Given information:
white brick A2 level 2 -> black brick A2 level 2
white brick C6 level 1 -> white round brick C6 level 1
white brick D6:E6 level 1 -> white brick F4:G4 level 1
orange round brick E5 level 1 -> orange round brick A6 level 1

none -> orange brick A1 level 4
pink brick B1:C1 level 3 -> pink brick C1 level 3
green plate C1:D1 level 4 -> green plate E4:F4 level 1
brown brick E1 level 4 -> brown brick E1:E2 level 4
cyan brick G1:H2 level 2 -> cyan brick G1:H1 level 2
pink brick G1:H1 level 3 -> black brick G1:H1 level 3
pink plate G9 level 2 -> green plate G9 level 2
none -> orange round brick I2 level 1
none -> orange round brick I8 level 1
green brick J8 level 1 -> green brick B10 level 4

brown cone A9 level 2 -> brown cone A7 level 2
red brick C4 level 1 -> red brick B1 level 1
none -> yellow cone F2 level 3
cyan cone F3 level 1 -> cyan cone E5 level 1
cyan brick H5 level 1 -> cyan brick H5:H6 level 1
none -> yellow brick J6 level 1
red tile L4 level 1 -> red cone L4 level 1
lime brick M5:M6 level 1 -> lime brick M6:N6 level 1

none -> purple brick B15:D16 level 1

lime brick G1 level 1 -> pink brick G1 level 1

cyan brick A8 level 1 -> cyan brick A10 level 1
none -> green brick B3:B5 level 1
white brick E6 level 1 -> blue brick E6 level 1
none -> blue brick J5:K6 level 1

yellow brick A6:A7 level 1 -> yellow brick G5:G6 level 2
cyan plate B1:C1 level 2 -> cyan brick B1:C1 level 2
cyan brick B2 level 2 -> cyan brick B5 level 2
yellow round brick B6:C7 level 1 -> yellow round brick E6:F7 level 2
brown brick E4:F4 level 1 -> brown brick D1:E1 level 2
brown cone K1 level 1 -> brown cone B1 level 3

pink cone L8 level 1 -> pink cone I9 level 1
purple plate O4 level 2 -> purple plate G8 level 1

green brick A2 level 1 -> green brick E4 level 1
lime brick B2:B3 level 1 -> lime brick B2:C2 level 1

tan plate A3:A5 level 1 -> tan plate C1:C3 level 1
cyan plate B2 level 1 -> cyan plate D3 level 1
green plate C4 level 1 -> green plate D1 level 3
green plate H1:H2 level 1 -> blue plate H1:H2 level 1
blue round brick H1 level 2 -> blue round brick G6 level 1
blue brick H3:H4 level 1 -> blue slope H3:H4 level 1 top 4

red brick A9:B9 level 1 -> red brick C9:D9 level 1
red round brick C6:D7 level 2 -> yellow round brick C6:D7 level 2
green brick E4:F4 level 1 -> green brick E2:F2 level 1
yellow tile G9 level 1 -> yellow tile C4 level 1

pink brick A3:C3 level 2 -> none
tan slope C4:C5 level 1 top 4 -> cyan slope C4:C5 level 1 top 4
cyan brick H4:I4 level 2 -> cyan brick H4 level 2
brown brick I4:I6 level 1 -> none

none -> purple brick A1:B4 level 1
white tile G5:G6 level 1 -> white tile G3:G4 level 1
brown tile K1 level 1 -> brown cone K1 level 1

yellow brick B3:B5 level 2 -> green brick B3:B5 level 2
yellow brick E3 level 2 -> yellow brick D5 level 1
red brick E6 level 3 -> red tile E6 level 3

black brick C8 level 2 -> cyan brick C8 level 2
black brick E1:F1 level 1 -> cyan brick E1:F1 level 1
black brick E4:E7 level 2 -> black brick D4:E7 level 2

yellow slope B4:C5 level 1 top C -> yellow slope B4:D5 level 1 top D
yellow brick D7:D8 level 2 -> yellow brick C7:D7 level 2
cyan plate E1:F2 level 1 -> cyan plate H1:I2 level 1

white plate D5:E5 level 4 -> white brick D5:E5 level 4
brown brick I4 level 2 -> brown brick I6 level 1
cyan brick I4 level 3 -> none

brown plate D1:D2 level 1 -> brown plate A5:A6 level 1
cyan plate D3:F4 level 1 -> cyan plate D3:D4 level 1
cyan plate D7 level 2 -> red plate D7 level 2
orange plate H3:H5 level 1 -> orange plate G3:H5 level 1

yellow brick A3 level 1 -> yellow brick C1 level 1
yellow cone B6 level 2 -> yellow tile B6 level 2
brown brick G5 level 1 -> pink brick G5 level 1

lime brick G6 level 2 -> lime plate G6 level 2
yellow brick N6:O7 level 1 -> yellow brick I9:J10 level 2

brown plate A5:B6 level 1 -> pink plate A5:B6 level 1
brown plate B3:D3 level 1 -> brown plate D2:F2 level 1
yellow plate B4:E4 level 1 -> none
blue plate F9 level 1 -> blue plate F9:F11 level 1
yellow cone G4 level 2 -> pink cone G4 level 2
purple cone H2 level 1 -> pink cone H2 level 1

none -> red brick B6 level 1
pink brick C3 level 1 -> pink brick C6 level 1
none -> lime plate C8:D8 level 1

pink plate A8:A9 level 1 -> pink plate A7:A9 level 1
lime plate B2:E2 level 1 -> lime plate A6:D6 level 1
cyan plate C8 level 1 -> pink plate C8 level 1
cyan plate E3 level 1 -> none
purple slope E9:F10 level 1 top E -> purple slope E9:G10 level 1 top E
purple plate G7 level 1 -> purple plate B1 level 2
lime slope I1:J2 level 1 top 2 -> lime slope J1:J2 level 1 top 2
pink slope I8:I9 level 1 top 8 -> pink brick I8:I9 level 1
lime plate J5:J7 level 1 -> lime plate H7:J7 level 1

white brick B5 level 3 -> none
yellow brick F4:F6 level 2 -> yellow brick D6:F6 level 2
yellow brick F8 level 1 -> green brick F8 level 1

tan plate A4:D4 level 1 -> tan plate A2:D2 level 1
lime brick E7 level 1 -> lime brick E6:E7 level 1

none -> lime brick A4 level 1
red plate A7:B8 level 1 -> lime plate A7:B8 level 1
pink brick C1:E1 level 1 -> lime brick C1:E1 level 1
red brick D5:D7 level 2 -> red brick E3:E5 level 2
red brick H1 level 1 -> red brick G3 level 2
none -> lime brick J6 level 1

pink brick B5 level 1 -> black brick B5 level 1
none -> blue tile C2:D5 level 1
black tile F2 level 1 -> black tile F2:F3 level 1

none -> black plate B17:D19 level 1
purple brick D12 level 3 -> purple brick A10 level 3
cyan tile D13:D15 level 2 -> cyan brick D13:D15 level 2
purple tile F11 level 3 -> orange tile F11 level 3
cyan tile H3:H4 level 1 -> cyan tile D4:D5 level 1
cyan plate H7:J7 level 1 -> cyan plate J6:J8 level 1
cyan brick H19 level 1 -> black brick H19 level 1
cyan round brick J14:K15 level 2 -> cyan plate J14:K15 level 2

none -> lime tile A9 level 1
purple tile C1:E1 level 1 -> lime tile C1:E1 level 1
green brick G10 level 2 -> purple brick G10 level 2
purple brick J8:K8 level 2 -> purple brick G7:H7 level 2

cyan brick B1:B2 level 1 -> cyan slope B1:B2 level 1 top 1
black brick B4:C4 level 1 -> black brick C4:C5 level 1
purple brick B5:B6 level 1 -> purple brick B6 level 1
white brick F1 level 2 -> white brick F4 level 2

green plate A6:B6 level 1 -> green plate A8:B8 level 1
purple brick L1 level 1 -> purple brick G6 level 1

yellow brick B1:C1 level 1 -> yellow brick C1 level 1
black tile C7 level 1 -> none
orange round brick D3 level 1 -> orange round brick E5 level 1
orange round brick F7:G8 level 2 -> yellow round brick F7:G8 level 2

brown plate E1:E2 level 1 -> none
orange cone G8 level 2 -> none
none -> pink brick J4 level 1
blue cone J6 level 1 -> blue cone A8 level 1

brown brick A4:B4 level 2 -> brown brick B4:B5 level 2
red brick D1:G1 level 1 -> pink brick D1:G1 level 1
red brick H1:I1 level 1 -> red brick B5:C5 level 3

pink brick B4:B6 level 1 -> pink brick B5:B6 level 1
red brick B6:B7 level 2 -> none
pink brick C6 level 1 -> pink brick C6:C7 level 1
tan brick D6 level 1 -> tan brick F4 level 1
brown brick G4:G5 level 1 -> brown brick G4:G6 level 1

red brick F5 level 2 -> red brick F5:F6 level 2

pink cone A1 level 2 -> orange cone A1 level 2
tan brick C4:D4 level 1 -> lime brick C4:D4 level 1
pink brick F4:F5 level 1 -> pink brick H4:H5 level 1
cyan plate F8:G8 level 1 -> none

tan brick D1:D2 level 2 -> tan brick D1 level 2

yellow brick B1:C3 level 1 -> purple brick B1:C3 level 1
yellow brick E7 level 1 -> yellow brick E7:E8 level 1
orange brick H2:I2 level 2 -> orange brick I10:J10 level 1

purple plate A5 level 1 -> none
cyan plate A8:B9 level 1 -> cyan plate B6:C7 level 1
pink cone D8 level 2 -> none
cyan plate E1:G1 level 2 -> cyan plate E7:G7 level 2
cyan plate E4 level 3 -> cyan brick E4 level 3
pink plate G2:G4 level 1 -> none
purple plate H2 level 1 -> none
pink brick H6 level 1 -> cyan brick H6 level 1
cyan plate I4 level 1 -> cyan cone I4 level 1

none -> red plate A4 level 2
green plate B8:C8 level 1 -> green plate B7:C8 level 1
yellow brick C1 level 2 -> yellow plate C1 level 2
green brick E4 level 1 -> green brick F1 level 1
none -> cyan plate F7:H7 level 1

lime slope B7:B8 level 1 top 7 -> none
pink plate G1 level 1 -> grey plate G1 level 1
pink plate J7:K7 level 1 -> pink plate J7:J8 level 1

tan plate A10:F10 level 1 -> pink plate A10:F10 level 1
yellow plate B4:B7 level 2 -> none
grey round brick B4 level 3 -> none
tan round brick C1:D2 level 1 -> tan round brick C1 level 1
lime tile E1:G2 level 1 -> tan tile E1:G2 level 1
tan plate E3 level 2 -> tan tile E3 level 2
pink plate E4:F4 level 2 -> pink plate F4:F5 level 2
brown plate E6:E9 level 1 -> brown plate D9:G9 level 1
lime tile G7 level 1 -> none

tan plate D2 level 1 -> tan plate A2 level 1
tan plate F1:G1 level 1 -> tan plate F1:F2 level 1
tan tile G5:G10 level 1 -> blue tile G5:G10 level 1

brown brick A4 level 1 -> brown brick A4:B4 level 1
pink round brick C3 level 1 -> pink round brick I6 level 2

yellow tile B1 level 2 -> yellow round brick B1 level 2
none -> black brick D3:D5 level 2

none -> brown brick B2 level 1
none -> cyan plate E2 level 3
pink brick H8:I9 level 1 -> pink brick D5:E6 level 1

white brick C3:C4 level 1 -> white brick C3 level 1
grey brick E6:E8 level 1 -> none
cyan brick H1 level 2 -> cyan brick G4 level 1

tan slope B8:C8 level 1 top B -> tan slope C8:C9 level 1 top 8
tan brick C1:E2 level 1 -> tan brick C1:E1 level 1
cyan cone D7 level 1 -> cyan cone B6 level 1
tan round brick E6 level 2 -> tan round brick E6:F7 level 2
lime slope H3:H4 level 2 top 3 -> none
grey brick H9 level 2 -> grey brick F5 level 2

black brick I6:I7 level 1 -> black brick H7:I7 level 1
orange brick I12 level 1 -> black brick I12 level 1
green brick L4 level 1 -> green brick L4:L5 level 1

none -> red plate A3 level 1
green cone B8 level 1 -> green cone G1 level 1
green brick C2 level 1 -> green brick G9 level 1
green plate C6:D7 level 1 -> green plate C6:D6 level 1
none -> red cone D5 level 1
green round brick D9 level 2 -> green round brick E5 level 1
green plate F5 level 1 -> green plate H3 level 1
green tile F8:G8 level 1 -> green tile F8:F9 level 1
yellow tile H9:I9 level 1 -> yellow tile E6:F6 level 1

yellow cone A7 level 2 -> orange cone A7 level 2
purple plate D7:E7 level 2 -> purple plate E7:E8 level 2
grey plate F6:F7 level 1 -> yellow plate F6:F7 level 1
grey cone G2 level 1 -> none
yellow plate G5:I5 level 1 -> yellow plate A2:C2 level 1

Your assignment:
Respond with one number, the count of lines of the material that include "blue".

Answer for this exercise:
9